About this task: Give the listing again exactly, omitting its images.

(Data block Opens)

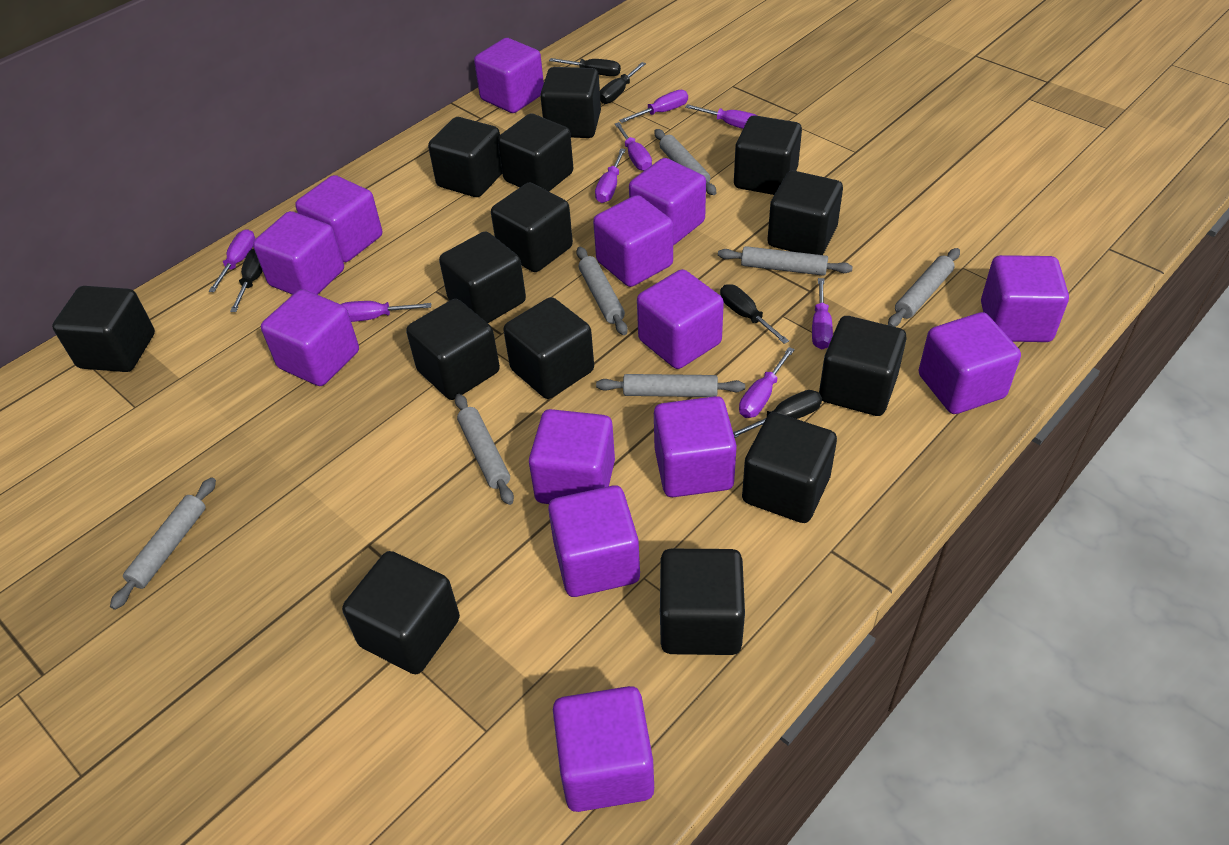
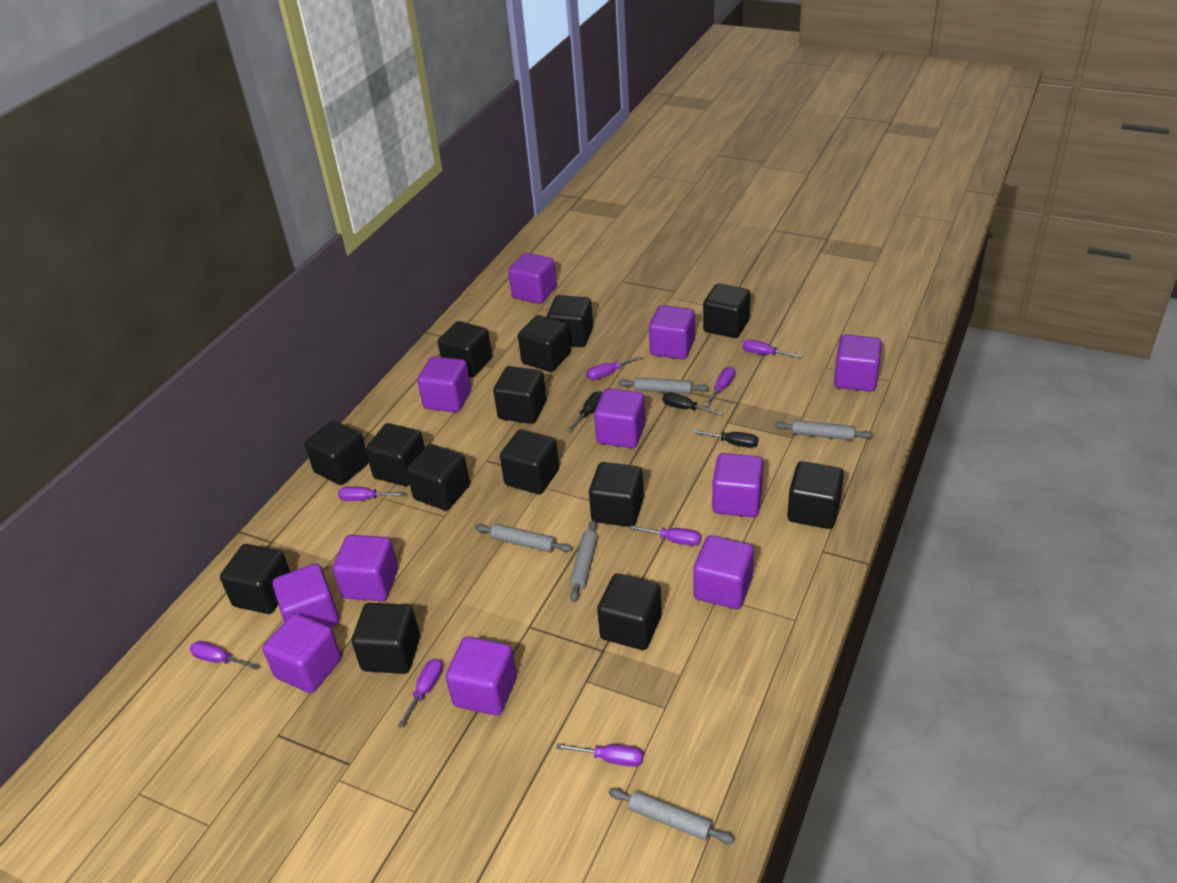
black screwdriver: 5 -> 3
grey rolling pin: 7 -> 5
purple cube: 13 -> 11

(Data block Closes)

Response:
black screwdriver: 5 -> 3
grey rolling pin: 7 -> 5
purple cube: 13 -> 11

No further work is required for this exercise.